[Collected data]
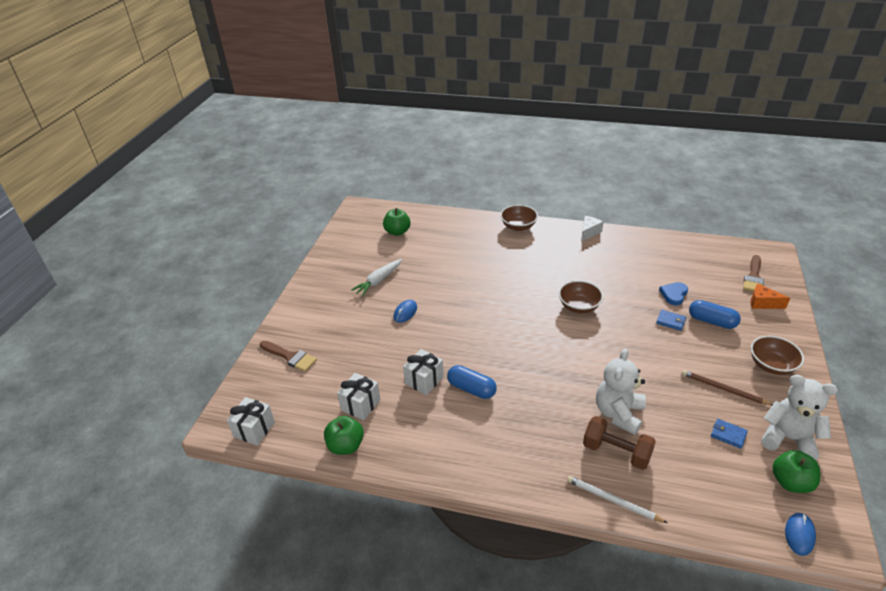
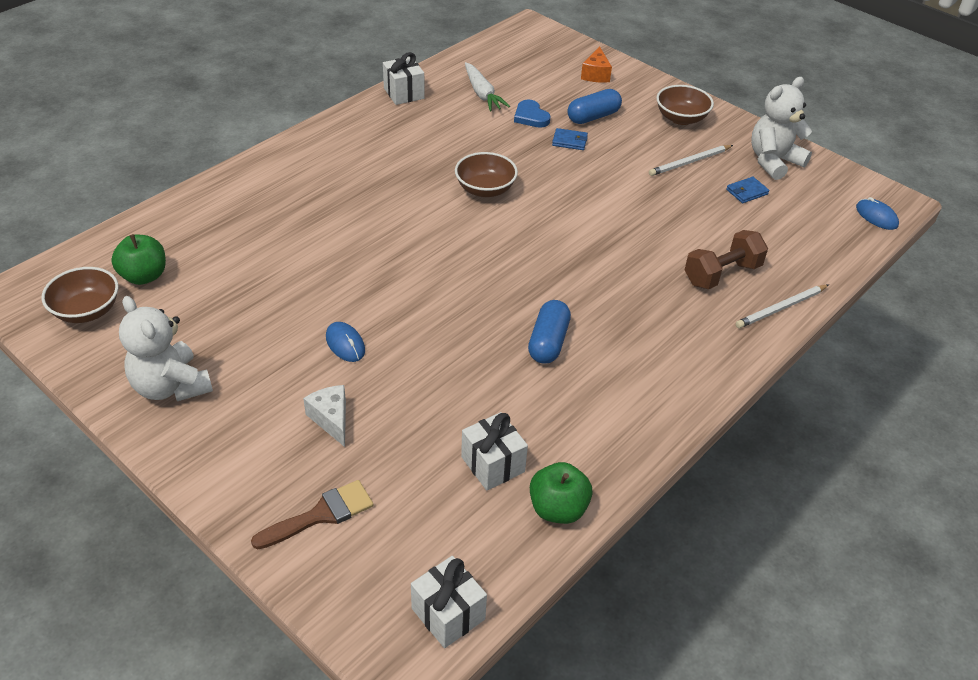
camera: 65 degrees left, 5 degrees up
(378, 281) = (243, 344): white carrot -> white carrot (482, 94)
(424, 380) = (498, 380): white gift -> white gift (404, 93)
(471, 389) = (548, 342): blue capsule -> blue capsule turned 45 degrees counterclockwise
(518, 226) = (278, 160): brown bowl -> brown bowl (87, 311)
(589, 232) = (360, 114): white cheese -> white cheese (331, 419)
(618, 414) = (672, 246): white teddy bear -> white teddy bear (171, 386)
(670, 321) = (569, 141): blue wallet -> blue wallet turned 45 degrees clockwise
(723, 389) = (689, 162): brown pencil -> white pencil
(753, 277) = (554, 57): brown brush -> none
(762, 303) = (595, 74): orange cheese -> orange cheese turned 45 degrees counterclockwise
(790, 482) = (821, 189): green apple -> none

▶ [Work to be completed]:
Please copy out each line above exactly as written, but not the pictures.

▶ [Answer section]:
camera: 65 degrees left, 5 degrees up
(378, 281) = (243, 344): white carrot -> white carrot (482, 94)
(424, 380) = (498, 380): white gift -> white gift (404, 93)
(471, 389) = (548, 342): blue capsule -> blue capsule turned 45 degrees counterclockwise
(518, 226) = (278, 160): brown bowl -> brown bowl (87, 311)
(589, 232) = (360, 114): white cheese -> white cheese (331, 419)
(618, 414) = (672, 246): white teddy bear -> white teddy bear (171, 386)
(670, 321) = (569, 141): blue wallet -> blue wallet turned 45 degrees clockwise
(723, 389) = (689, 162): brown pencil -> white pencil
(753, 277) = (554, 57): brown brush -> none
(762, 303) = (595, 74): orange cheese -> orange cheese turned 45 degrees counterclockwise
(790, 482) = (821, 189): green apple -> none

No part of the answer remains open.